───── RECORDS PROVIDED ─────
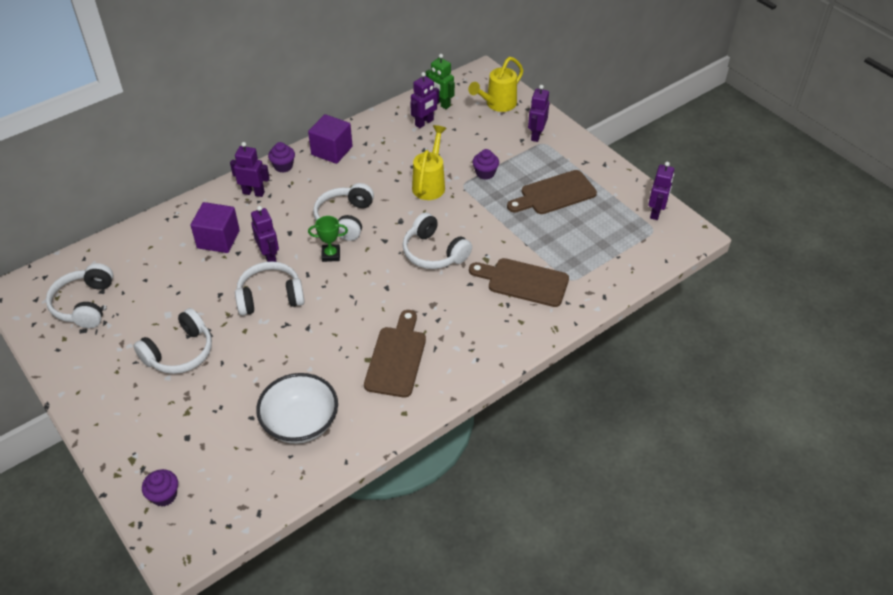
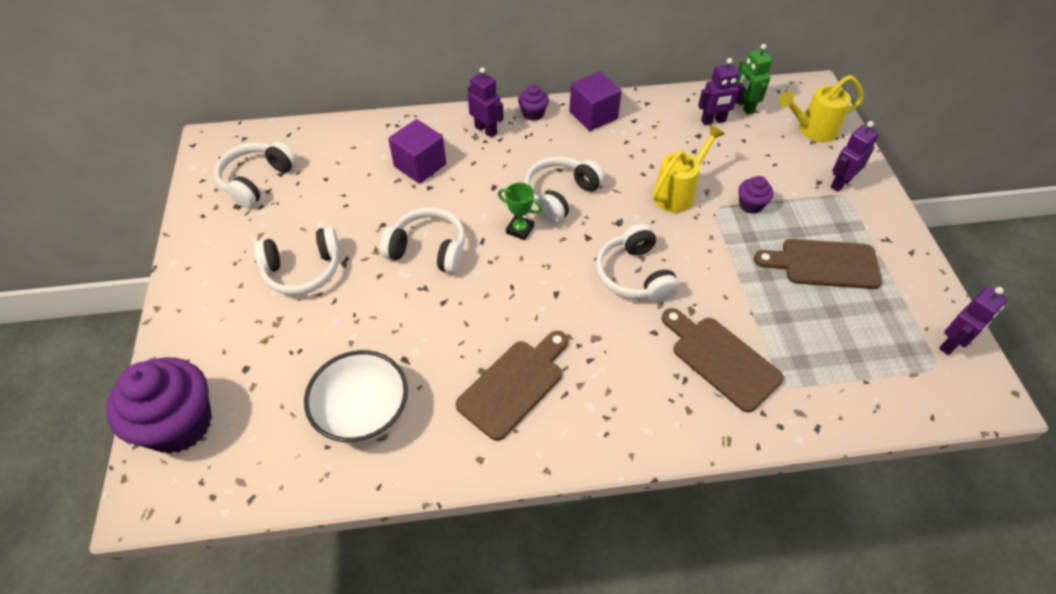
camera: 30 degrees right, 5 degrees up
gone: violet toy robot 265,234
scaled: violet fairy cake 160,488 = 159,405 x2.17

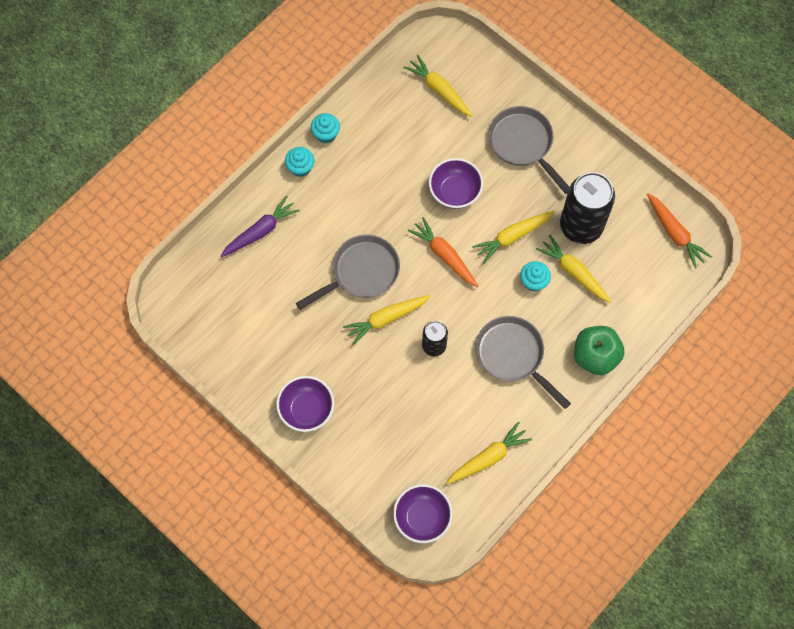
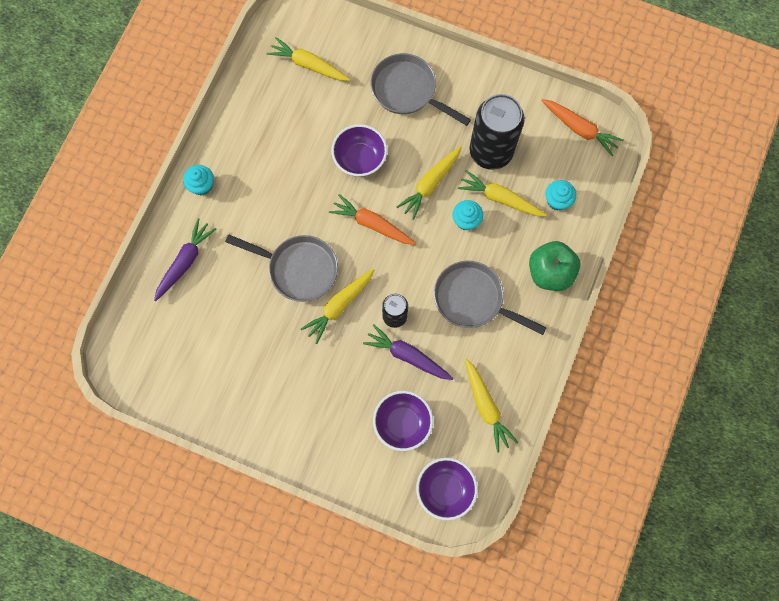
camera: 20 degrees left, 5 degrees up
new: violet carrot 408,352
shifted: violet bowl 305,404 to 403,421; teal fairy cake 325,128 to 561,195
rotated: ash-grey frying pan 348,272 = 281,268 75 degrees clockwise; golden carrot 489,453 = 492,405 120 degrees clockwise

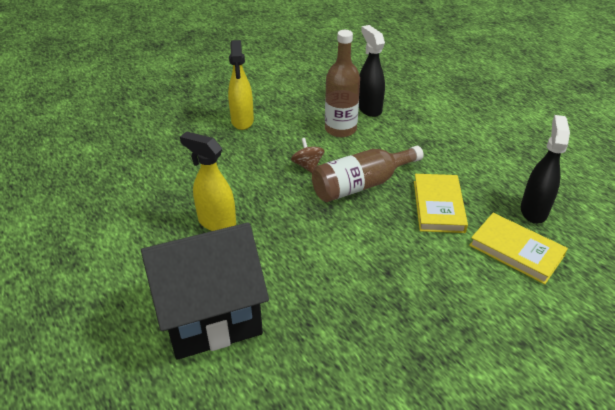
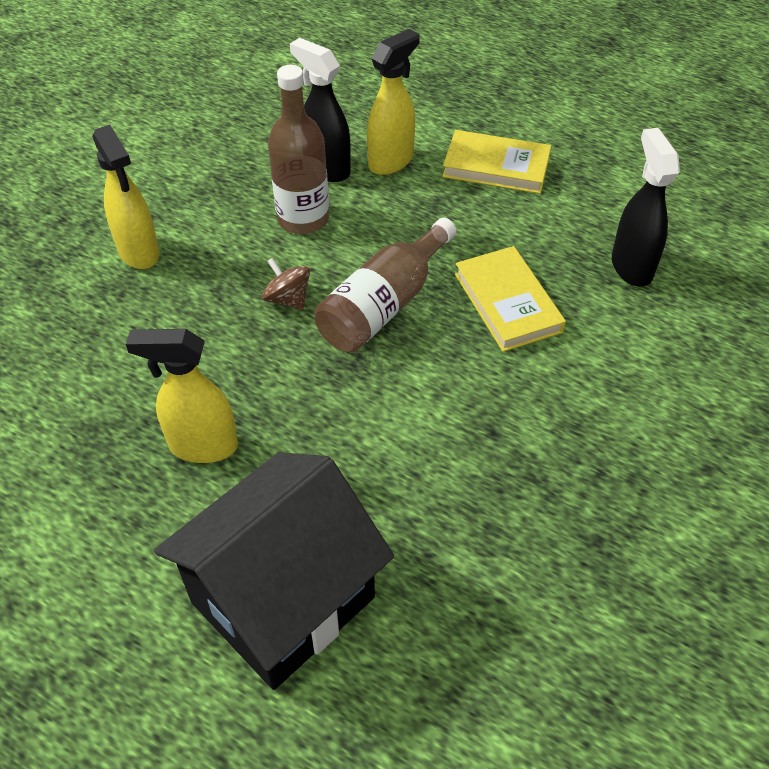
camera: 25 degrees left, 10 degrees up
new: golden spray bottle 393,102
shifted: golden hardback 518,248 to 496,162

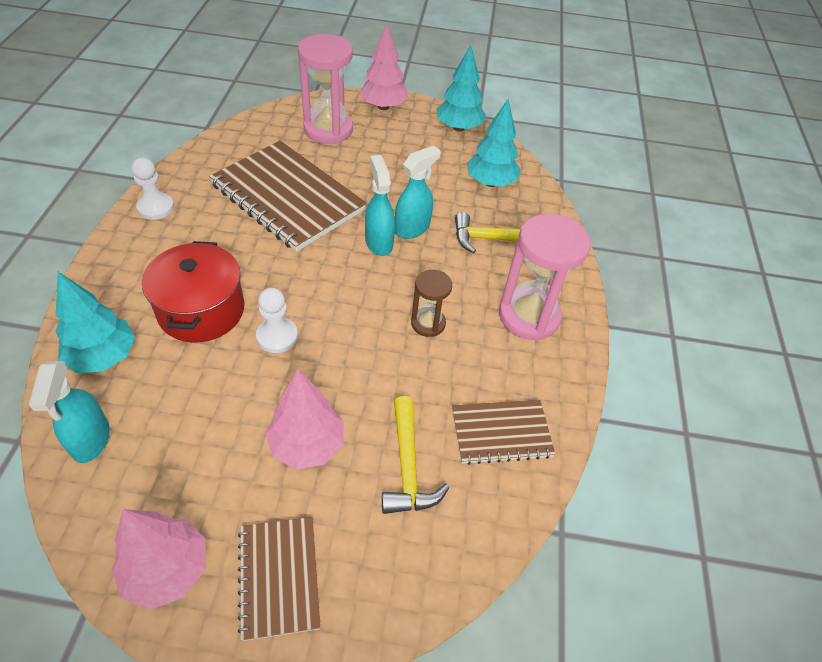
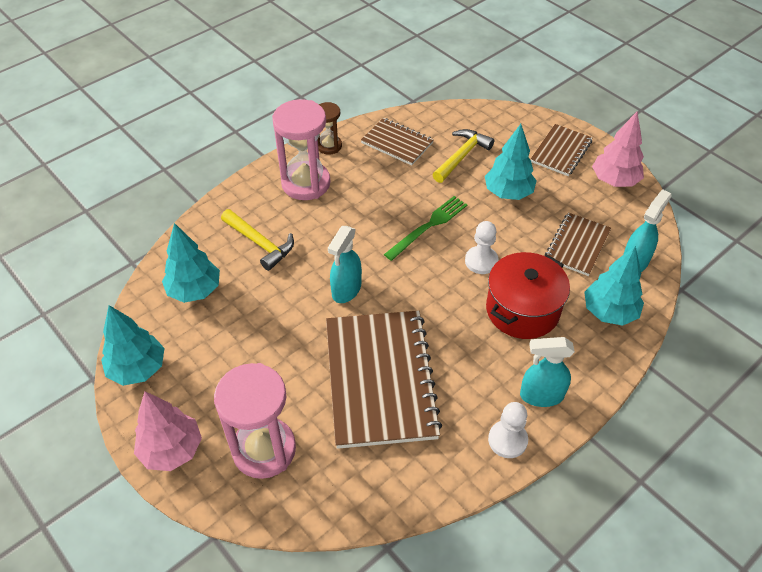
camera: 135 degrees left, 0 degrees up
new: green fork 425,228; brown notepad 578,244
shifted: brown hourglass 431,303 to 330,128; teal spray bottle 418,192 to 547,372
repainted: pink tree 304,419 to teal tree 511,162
─────
- _WORK TO COMPLETE_
Return each of the lines exactly as they appear above, with no images.

- _RESPONSE TO THE TASK_
camera: 30 degrees right, 5 degrees up
gone: violet toy robot 265,234
scaled: violet fairy cake 160,488 = 159,405 x2.17

camera: 20 degrees left, 5 degrees up
new: violet carrot 408,352
shifted: violet bowl 305,404 to 403,421; teal fairy cake 325,128 to 561,195
rotated: ash-grey frying pan 348,272 = 281,268 75 degrees clockwise; golden carrot 489,453 = 492,405 120 degrees clockwise

camera: 25 degrees left, 10 degrees up
new: golden spray bottle 393,102
shifted: golden hardback 518,248 to 496,162

camera: 135 degrees left, 0 degrees up
new: green fork 425,228; brown notepad 578,244
shifted: brown hourglass 431,303 to 330,128; teal spray bottle 418,192 to 547,372
repainted: pink tree 304,419 to teal tree 511,162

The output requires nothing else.